[PROBLEM TO WORK ON] Quote the records beneath, complete and exact. Leave out images.

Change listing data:

______________________________

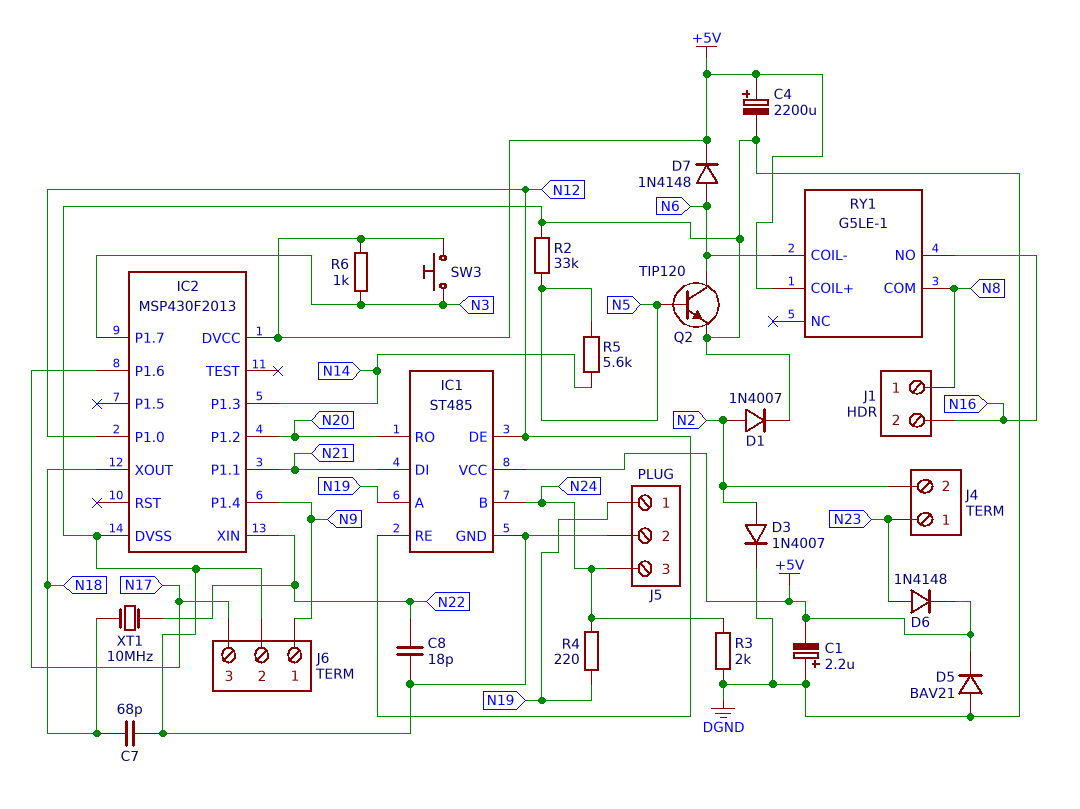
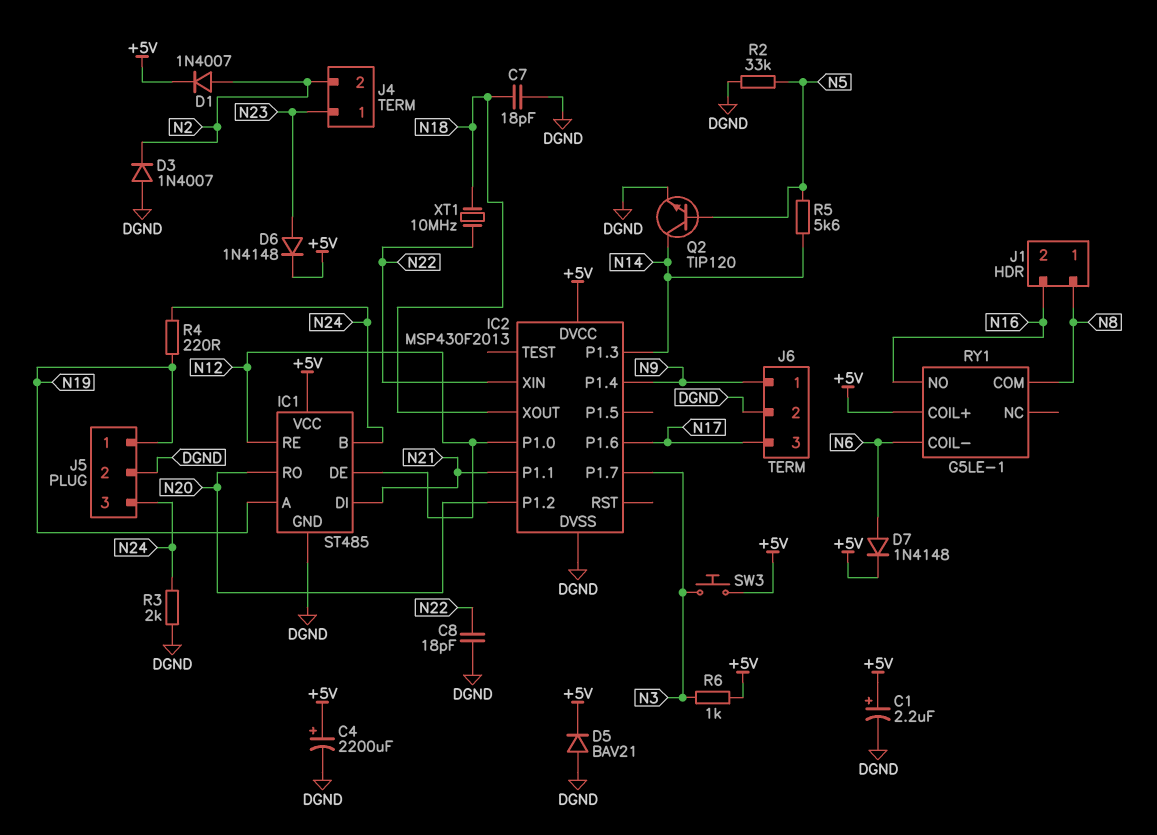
C1: 2.2uF (plus DGND, minus +5V) -> 2.2uF (plus +5V, minus DGND)
C7: 68pF (DGND, N18) -> 18pF (DGND, N18)
D1: diode 1N4007 (A N2, K DGND) -> diode 1N4007 (A N2, K +5V)
D3: diode 1N4007 (A N2, K DGND) -> diode 1N4007 (A DGND, K N2)
Q2: NPN TIP120 (B N5, C N6, E DGND) -> NPN TIP120 (B N5, C N14, E DGND)

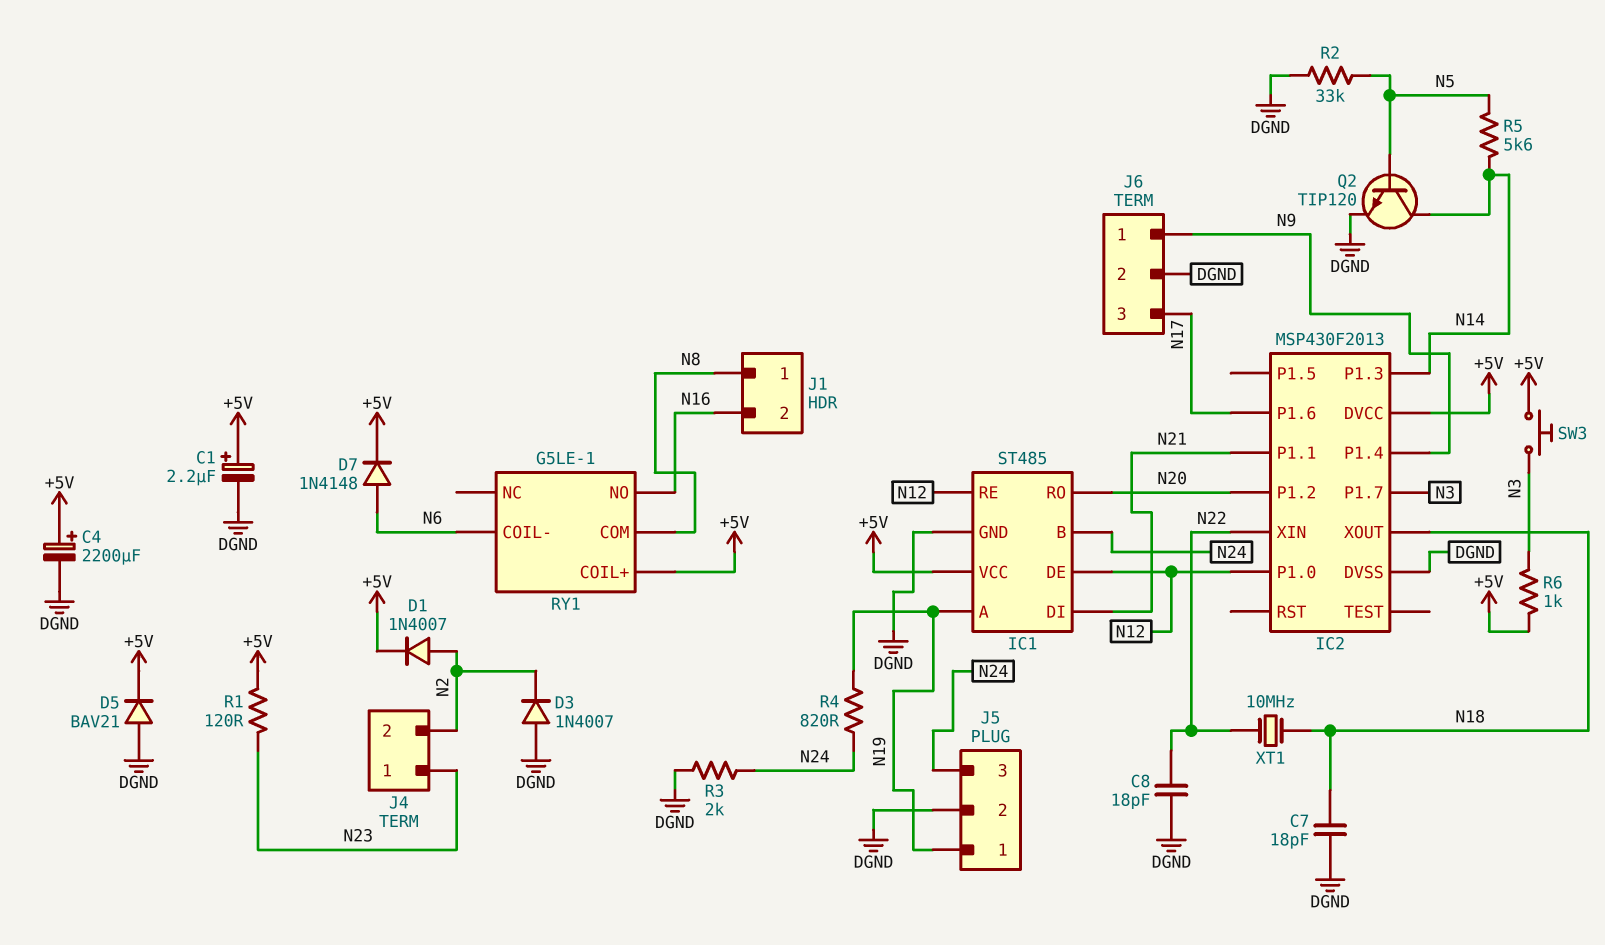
D6: diode 1N4148 (A N23, K +5V) -> none
R1: none -> 120 (+5V, N23)
R4: 220 (N19, N24) -> 820 (N19, N24)

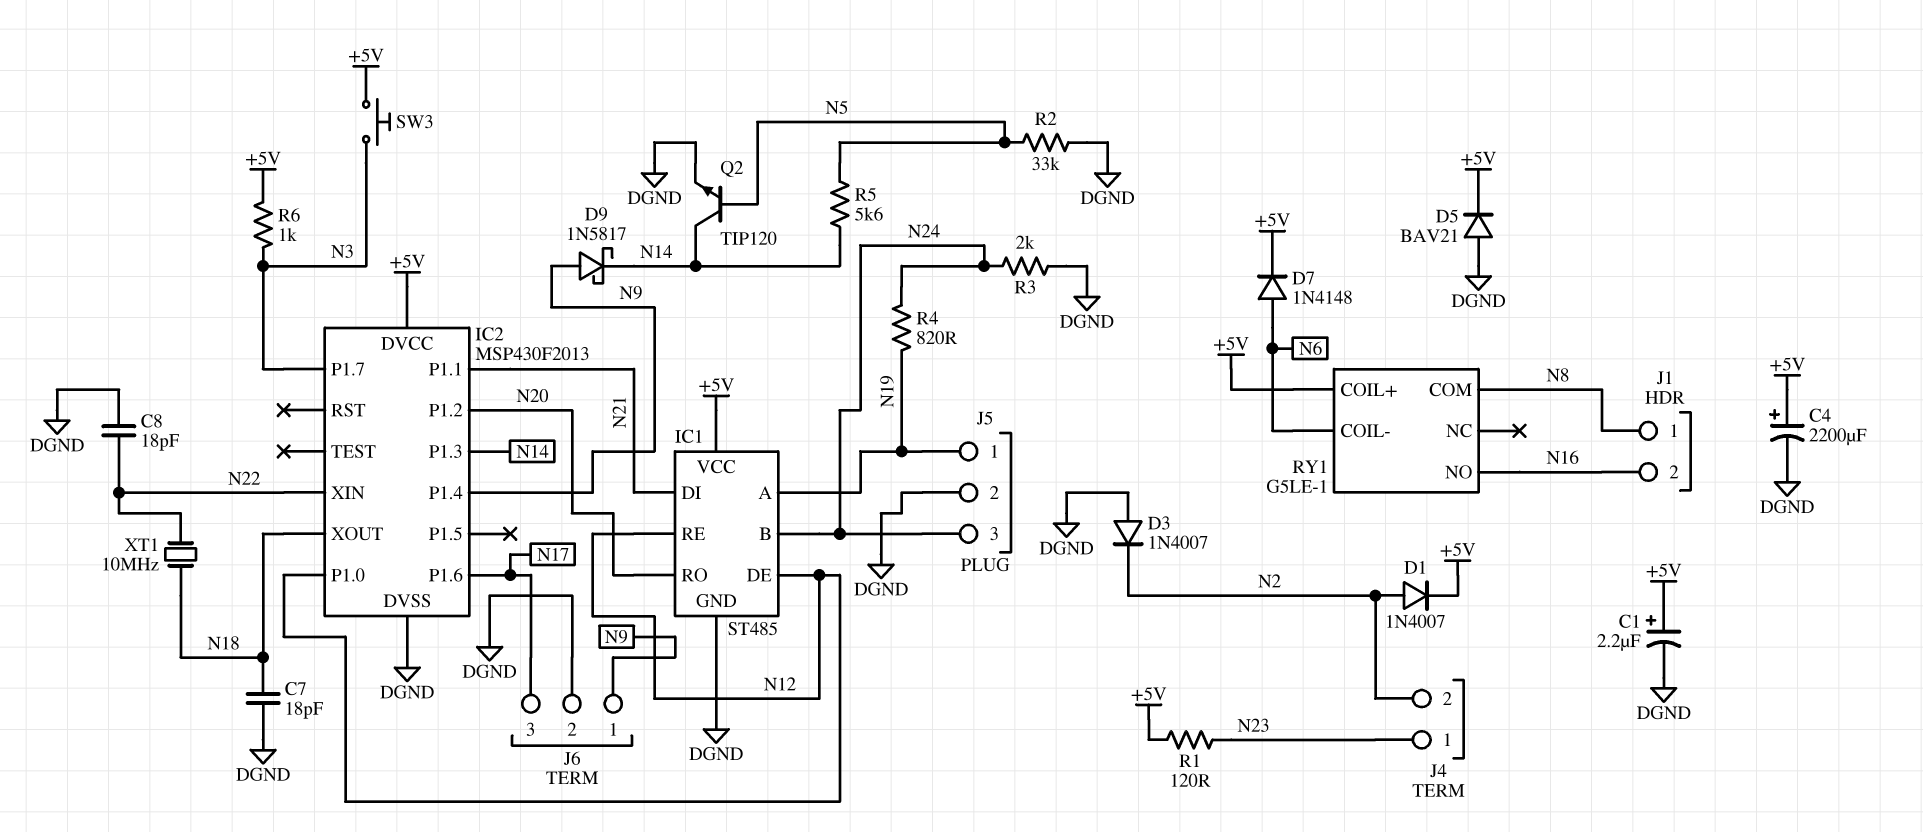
D9: none -> schottky 1N5817 (A N9, K N14)

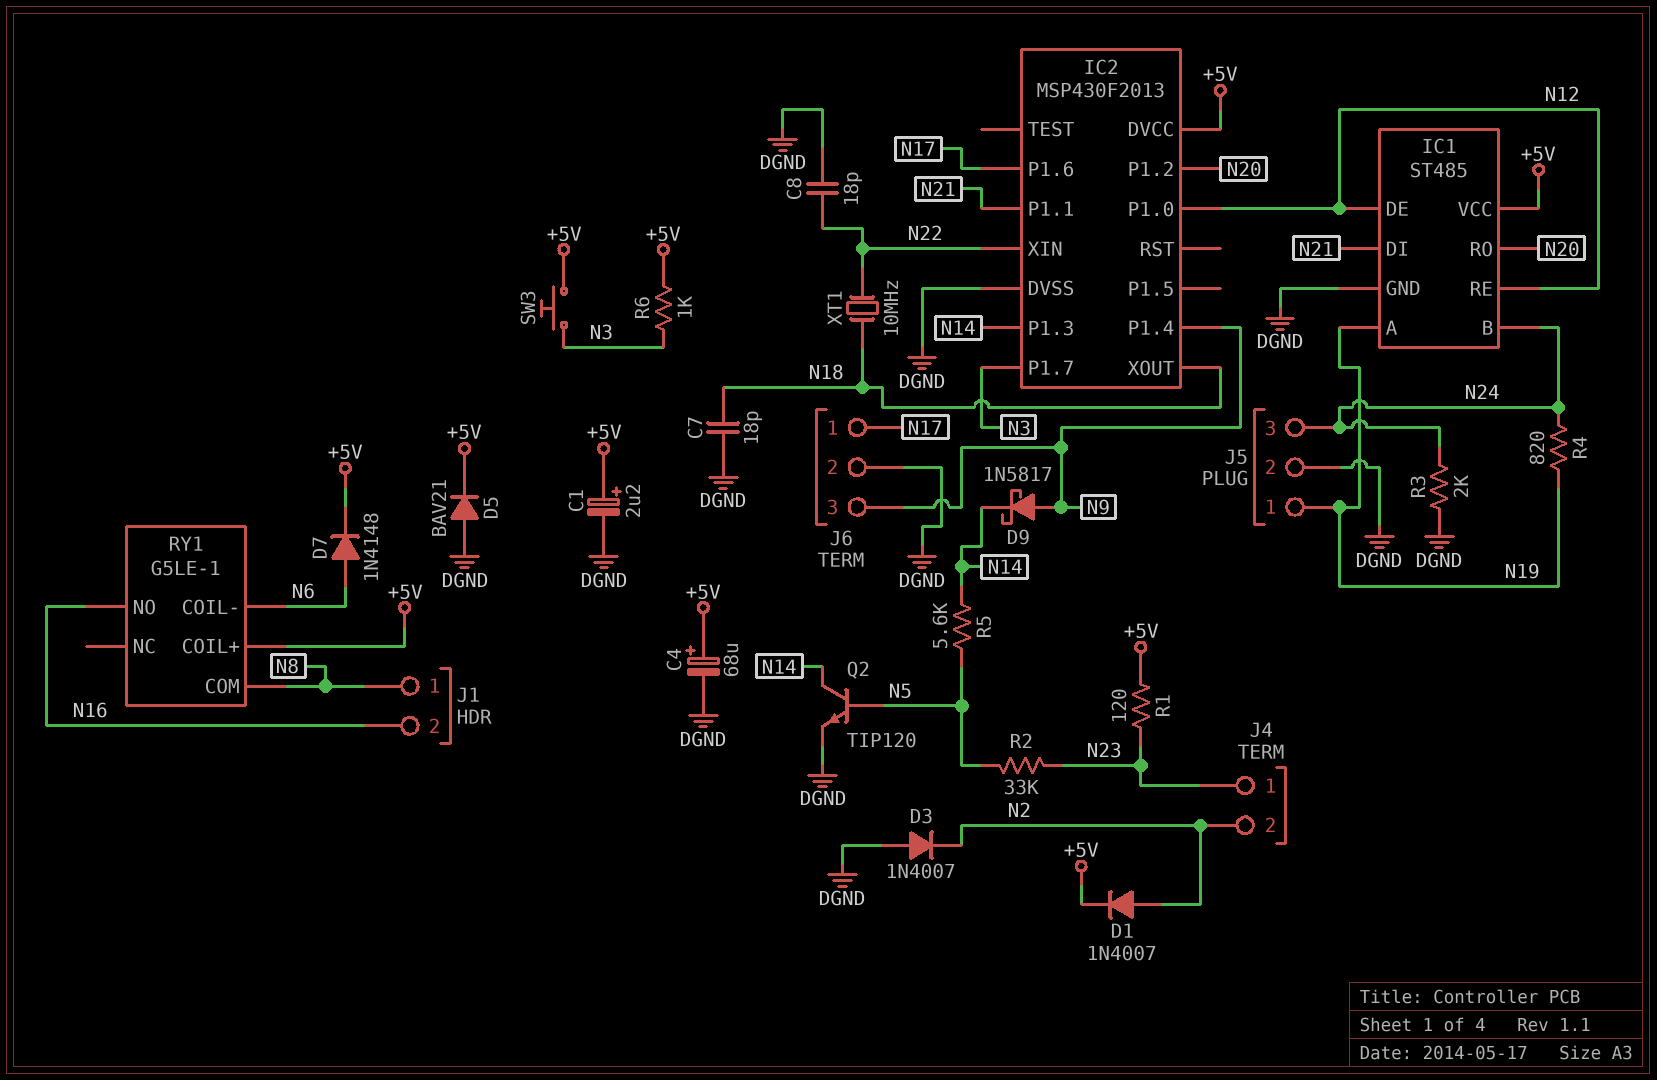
C4: 2200uF (plus +5V, minus DGND) -> 68uF (plus +5V, minus DGND)
J6 pin 1: N9 -> N17
J6 pin 3: N17 -> N9
R2: 33k (DGND, N5) -> 33k (N5, N23)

______________________________

[TASK RESPONSE]
C1: 2.2uF (plus DGND, minus +5V) -> 2.2uF (plus +5V, minus DGND)
C7: 68pF (DGND, N18) -> 18pF (DGND, N18)
D1: diode 1N4007 (A N2, K DGND) -> diode 1N4007 (A N2, K +5V)
D3: diode 1N4007 (A N2, K DGND) -> diode 1N4007 (A DGND, K N2)
Q2: NPN TIP120 (B N5, C N6, E DGND) -> NPN TIP120 (B N5, C N14, E DGND)

D6: diode 1N4148 (A N23, K +5V) -> none
R1: none -> 120 (+5V, N23)
R4: 220 (N19, N24) -> 820 (N19, N24)

D9: none -> schottky 1N5817 (A N9, K N14)

C4: 2200uF (plus +5V, minus DGND) -> 68uF (plus +5V, minus DGND)
J6 pin 1: N9 -> N17
J6 pin 3: N17 -> N9
R2: 33k (DGND, N5) -> 33k (N5, N23)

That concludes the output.